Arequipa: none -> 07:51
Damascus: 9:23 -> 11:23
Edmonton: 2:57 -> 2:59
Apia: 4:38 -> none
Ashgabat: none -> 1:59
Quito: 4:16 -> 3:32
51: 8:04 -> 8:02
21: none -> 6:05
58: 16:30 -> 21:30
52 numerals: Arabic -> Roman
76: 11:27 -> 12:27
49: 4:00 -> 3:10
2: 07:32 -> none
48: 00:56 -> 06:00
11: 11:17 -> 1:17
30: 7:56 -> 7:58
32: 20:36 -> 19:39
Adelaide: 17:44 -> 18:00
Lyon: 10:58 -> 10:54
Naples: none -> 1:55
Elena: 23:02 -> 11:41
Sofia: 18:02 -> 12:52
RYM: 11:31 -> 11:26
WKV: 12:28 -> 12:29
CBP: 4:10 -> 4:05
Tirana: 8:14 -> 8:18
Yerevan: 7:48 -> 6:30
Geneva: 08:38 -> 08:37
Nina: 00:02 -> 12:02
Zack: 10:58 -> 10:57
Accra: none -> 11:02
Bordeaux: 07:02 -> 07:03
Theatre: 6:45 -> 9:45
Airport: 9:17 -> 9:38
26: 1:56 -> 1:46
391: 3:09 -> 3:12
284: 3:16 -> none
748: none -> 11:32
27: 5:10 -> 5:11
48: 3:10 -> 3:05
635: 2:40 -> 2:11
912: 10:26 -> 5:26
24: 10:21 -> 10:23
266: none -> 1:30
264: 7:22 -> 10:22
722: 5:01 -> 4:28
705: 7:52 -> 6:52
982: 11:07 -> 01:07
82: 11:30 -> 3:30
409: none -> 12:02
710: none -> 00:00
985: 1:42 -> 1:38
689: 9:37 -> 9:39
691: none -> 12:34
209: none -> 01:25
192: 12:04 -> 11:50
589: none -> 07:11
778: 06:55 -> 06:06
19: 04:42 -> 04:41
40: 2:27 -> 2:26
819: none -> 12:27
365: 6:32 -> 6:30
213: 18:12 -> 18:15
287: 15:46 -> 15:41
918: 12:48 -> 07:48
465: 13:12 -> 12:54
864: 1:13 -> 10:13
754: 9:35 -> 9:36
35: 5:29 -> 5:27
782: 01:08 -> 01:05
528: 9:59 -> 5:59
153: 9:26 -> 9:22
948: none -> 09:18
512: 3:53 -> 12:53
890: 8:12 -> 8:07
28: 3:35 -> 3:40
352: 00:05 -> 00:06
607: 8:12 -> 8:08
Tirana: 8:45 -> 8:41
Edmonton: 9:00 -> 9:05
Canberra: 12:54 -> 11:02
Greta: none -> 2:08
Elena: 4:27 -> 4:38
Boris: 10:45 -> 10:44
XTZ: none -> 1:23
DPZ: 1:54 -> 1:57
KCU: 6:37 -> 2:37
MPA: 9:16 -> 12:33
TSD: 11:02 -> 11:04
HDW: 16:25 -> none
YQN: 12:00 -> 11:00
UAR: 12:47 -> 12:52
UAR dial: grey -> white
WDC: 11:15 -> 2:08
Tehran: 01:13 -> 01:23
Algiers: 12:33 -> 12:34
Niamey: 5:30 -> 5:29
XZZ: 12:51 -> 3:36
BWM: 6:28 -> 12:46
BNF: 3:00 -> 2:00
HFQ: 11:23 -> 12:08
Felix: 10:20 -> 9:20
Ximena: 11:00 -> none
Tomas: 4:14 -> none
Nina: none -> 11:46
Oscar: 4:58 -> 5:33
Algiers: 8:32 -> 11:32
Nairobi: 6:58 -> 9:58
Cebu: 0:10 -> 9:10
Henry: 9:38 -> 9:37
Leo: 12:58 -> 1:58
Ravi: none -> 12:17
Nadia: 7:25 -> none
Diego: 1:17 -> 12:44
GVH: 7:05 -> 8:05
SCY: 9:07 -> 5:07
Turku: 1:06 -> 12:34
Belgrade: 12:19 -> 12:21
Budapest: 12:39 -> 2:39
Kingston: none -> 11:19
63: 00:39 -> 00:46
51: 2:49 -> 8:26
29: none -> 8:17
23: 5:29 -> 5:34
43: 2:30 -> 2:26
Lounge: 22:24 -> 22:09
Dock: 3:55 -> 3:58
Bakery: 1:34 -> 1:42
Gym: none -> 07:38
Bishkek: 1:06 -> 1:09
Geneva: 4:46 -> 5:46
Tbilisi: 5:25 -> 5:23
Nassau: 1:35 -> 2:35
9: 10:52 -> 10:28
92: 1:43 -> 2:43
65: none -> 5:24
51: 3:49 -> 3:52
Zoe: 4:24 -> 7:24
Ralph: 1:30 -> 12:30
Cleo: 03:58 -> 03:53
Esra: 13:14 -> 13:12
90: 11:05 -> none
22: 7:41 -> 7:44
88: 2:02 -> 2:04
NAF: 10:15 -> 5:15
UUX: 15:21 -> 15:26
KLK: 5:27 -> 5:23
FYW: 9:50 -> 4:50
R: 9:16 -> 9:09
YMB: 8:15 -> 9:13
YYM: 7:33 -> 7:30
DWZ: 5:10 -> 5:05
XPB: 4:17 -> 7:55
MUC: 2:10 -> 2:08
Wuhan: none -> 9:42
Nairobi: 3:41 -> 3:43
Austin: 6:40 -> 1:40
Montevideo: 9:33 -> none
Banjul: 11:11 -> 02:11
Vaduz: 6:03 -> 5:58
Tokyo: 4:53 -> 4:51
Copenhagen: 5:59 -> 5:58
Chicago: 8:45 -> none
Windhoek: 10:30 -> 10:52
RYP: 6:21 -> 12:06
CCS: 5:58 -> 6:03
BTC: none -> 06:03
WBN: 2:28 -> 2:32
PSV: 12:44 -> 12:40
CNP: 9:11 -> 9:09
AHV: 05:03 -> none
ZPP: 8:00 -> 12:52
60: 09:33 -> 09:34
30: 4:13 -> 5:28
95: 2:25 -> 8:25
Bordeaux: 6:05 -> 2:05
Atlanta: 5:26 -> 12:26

--

SET EXERCISE: Pull out every line of the data above and reproduce each one verbatim, in its original order.

WRITTEN RESPONSE:
Arequipa: none -> 07:51
Damascus: 9:23 -> 11:23
Edmonton: 2:57 -> 2:59
Apia: 4:38 -> none
Ashgabat: none -> 1:59
Quito: 4:16 -> 3:32
51: 8:04 -> 8:02
21: none -> 6:05
58: 16:30 -> 21:30
52 numerals: Arabic -> Roman
76: 11:27 -> 12:27
49: 4:00 -> 3:10
2: 07:32 -> none
48: 00:56 -> 06:00
11: 11:17 -> 1:17
30: 7:56 -> 7:58
32: 20:36 -> 19:39
Adelaide: 17:44 -> 18:00
Lyon: 10:58 -> 10:54
Naples: none -> 1:55
Elena: 23:02 -> 11:41
Sofia: 18:02 -> 12:52
RYM: 11:31 -> 11:26
WKV: 12:28 -> 12:29
CBP: 4:10 -> 4:05
Tirana: 8:14 -> 8:18
Yerevan: 7:48 -> 6:30
Geneva: 08:38 -> 08:37
Nina: 00:02 -> 12:02
Zack: 10:58 -> 10:57
Accra: none -> 11:02
Bordeaux: 07:02 -> 07:03
Theatre: 6:45 -> 9:45
Airport: 9:17 -> 9:38
26: 1:56 -> 1:46
391: 3:09 -> 3:12
284: 3:16 -> none
748: none -> 11:32
27: 5:10 -> 5:11
48: 3:10 -> 3:05
635: 2:40 -> 2:11
912: 10:26 -> 5:26
24: 10:21 -> 10:23
266: none -> 1:30
264: 7:22 -> 10:22
722: 5:01 -> 4:28
705: 7:52 -> 6:52
982: 11:07 -> 01:07
82: 11:30 -> 3:30
409: none -> 12:02
710: none -> 00:00
985: 1:42 -> 1:38
689: 9:37 -> 9:39
691: none -> 12:34
209: none -> 01:25
192: 12:04 -> 11:50
589: none -> 07:11
778: 06:55 -> 06:06
19: 04:42 -> 04:41
40: 2:27 -> 2:26
819: none -> 12:27
365: 6:32 -> 6:30
213: 18:12 -> 18:15
287: 15:46 -> 15:41
918: 12:48 -> 07:48
465: 13:12 -> 12:54
864: 1:13 -> 10:13
754: 9:35 -> 9:36
35: 5:29 -> 5:27
782: 01:08 -> 01:05
528: 9:59 -> 5:59
153: 9:26 -> 9:22
948: none -> 09:18
512: 3:53 -> 12:53
890: 8:12 -> 8:07
28: 3:35 -> 3:40
352: 00:05 -> 00:06
607: 8:12 -> 8:08
Tirana: 8:45 -> 8:41
Edmonton: 9:00 -> 9:05
Canberra: 12:54 -> 11:02
Greta: none -> 2:08
Elena: 4:27 -> 4:38
Boris: 10:45 -> 10:44
XTZ: none -> 1:23
DPZ: 1:54 -> 1:57
KCU: 6:37 -> 2:37
MPA: 9:16 -> 12:33
TSD: 11:02 -> 11:04
HDW: 16:25 -> none
YQN: 12:00 -> 11:00
UAR: 12:47 -> 12:52
UAR dial: grey -> white
WDC: 11:15 -> 2:08
Tehran: 01:13 -> 01:23
Algiers: 12:33 -> 12:34
Niamey: 5:30 -> 5:29
XZZ: 12:51 -> 3:36
BWM: 6:28 -> 12:46
BNF: 3:00 -> 2:00
HFQ: 11:23 -> 12:08
Felix: 10:20 -> 9:20
Ximena: 11:00 -> none
Tomas: 4:14 -> none
Nina: none -> 11:46
Oscar: 4:58 -> 5:33
Algiers: 8:32 -> 11:32
Nairobi: 6:58 -> 9:58
Cebu: 0:10 -> 9:10
Henry: 9:38 -> 9:37
Leo: 12:58 -> 1:58
Ravi: none -> 12:17
Nadia: 7:25 -> none
Diego: 1:17 -> 12:44
GVH: 7:05 -> 8:05
SCY: 9:07 -> 5:07
Turku: 1:06 -> 12:34
Belgrade: 12:19 -> 12:21
Budapest: 12:39 -> 2:39
Kingston: none -> 11:19
63: 00:39 -> 00:46
51: 2:49 -> 8:26
29: none -> 8:17
23: 5:29 -> 5:34
43: 2:30 -> 2:26
Lounge: 22:24 -> 22:09
Dock: 3:55 -> 3:58
Bakery: 1:34 -> 1:42
Gym: none -> 07:38
Bishkek: 1:06 -> 1:09
Geneva: 4:46 -> 5:46
Tbilisi: 5:25 -> 5:23
Nassau: 1:35 -> 2:35
9: 10:52 -> 10:28
92: 1:43 -> 2:43
65: none -> 5:24
51: 3:49 -> 3:52
Zoe: 4:24 -> 7:24
Ralph: 1:30 -> 12:30
Cleo: 03:58 -> 03:53
Esra: 13:14 -> 13:12
90: 11:05 -> none
22: 7:41 -> 7:44
88: 2:02 -> 2:04
NAF: 10:15 -> 5:15
UUX: 15:21 -> 15:26
KLK: 5:27 -> 5:23
FYW: 9:50 -> 4:50
R: 9:16 -> 9:09
YMB: 8:15 -> 9:13
YYM: 7:33 -> 7:30
DWZ: 5:10 -> 5:05
XPB: 4:17 -> 7:55
MUC: 2:10 -> 2:08
Wuhan: none -> 9:42
Nairobi: 3:41 -> 3:43
Austin: 6:40 -> 1:40
Montevideo: 9:33 -> none
Banjul: 11:11 -> 02:11
Vaduz: 6:03 -> 5:58
Tokyo: 4:53 -> 4:51
Copenhagen: 5:59 -> 5:58
Chicago: 8:45 -> none
Windhoek: 10:30 -> 10:52
RYP: 6:21 -> 12:06
CCS: 5:58 -> 6:03
BTC: none -> 06:03
WBN: 2:28 -> 2:32
PSV: 12:44 -> 12:40
CNP: 9:11 -> 9:09
AHV: 05:03 -> none
ZPP: 8:00 -> 12:52
60: 09:33 -> 09:34
30: 4:13 -> 5:28
95: 2:25 -> 8:25
Bordeaux: 6:05 -> 2:05
Atlanta: 5:26 -> 12:26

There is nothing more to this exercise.